*WHAT YOU ARE ASKED TO DO*. So that nothing is lost, transcribe each line of the records exactly.

*PROVIDED INFORMATION*.
+-------+
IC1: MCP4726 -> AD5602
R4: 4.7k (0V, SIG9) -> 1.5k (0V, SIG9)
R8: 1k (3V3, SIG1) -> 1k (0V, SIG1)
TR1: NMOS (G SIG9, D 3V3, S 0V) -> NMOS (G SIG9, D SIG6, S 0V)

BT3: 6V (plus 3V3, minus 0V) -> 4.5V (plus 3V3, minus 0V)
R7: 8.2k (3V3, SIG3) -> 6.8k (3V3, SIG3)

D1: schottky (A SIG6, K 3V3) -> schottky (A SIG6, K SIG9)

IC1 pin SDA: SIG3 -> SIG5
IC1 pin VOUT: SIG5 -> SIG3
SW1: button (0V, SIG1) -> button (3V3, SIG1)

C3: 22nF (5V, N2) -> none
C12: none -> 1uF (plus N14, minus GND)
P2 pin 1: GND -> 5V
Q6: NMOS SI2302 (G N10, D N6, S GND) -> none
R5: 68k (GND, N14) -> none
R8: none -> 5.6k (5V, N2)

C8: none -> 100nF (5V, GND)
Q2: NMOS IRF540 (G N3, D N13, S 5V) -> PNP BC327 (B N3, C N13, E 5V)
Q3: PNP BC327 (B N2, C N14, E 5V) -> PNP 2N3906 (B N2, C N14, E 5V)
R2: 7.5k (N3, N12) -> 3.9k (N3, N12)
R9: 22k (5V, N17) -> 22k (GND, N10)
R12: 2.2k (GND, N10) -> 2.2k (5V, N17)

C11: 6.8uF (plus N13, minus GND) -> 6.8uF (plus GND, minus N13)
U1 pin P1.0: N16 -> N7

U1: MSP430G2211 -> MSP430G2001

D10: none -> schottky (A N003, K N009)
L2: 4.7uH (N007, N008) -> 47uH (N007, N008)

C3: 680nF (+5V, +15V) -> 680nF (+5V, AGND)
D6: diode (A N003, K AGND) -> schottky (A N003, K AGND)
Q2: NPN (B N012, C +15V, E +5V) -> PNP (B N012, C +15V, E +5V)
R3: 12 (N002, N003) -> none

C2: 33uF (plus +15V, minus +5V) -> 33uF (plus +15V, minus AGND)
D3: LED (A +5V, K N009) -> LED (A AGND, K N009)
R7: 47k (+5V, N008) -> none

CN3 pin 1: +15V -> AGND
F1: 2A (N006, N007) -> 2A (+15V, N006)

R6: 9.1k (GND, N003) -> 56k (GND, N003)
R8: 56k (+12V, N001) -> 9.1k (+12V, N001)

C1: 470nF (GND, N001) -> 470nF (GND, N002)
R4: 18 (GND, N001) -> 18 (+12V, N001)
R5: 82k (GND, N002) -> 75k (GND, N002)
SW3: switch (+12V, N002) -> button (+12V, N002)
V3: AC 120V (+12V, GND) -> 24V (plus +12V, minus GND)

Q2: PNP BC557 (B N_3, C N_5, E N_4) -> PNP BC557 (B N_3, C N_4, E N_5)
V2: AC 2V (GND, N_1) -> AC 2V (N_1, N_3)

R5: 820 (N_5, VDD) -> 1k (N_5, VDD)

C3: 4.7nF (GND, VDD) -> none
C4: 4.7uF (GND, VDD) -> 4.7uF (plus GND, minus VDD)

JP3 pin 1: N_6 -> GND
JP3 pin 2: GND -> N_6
+-------+
*REPLY*.
IC1: MCP4726 -> AD5602
R4: 4.7k (0V, SIG9) -> 1.5k (0V, SIG9)
R8: 1k (3V3, SIG1) -> 1k (0V, SIG1)
TR1: NMOS (G SIG9, D 3V3, S 0V) -> NMOS (G SIG9, D SIG6, S 0V)

BT3: 6V (plus 3V3, minus 0V) -> 4.5V (plus 3V3, minus 0V)
R7: 8.2k (3V3, SIG3) -> 6.8k (3V3, SIG3)

D1: schottky (A SIG6, K 3V3) -> schottky (A SIG6, K SIG9)

IC1 pin SDA: SIG3 -> SIG5
IC1 pin VOUT: SIG5 -> SIG3
SW1: button (0V, SIG1) -> button (3V3, SIG1)

C3: 22nF (5V, N2) -> none
C12: none -> 1uF (plus N14, minus GND)
P2 pin 1: GND -> 5V
Q6: NMOS SI2302 (G N10, D N6, S GND) -> none
R5: 68k (GND, N14) -> none
R8: none -> 5.6k (5V, N2)

C8: none -> 100nF (5V, GND)
Q2: NMOS IRF540 (G N3, D N13, S 5V) -> PNP BC327 (B N3, C N13, E 5V)
Q3: PNP BC327 (B N2, C N14, E 5V) -> PNP 2N3906 (B N2, C N14, E 5V)
R2: 7.5k (N3, N12) -> 3.9k (N3, N12)
R9: 22k (5V, N17) -> 22k (GND, N10)
R12: 2.2k (GND, N10) -> 2.2k (5V, N17)

C11: 6.8uF (plus N13, minus GND) -> 6.8uF (plus GND, minus N13)
U1 pin P1.0: N16 -> N7

U1: MSP430G2211 -> MSP430G2001

D10: none -> schottky (A N003, K N009)
L2: 4.7uH (N007, N008) -> 47uH (N007, N008)

C3: 680nF (+5V, +15V) -> 680nF (+5V, AGND)
D6: diode (A N003, K AGND) -> schottky (A N003, K AGND)
Q2: NPN (B N012, C +15V, E +5V) -> PNP (B N012, C +15V, E +5V)
R3: 12 (N002, N003) -> none

C2: 33uF (plus +15V, minus +5V) -> 33uF (plus +15V, minus AGND)
D3: LED (A +5V, K N009) -> LED (A AGND, K N009)
R7: 47k (+5V, N008) -> none

CN3 pin 1: +15V -> AGND
F1: 2A (N006, N007) -> 2A (+15V, N006)

R6: 9.1k (GND, N003) -> 56k (GND, N003)
R8: 56k (+12V, N001) -> 9.1k (+12V, N001)

C1: 470nF (GND, N001) -> 470nF (GND, N002)
R4: 18 (GND, N001) -> 18 (+12V, N001)
R5: 82k (GND, N002) -> 75k (GND, N002)
SW3: switch (+12V, N002) -> button (+12V, N002)
V3: AC 120V (+12V, GND) -> 24V (plus +12V, minus GND)

Q2: PNP BC557 (B N_3, C N_5, E N_4) -> PNP BC557 (B N_3, C N_4, E N_5)
V2: AC 2V (GND, N_1) -> AC 2V (N_1, N_3)

R5: 820 (N_5, VDD) -> 1k (N_5, VDD)

C3: 4.7nF (GND, VDD) -> none
C4: 4.7uF (GND, VDD) -> 4.7uF (plus GND, minus VDD)

JP3 pin 1: N_6 -> GND
JP3 pin 2: GND -> N_6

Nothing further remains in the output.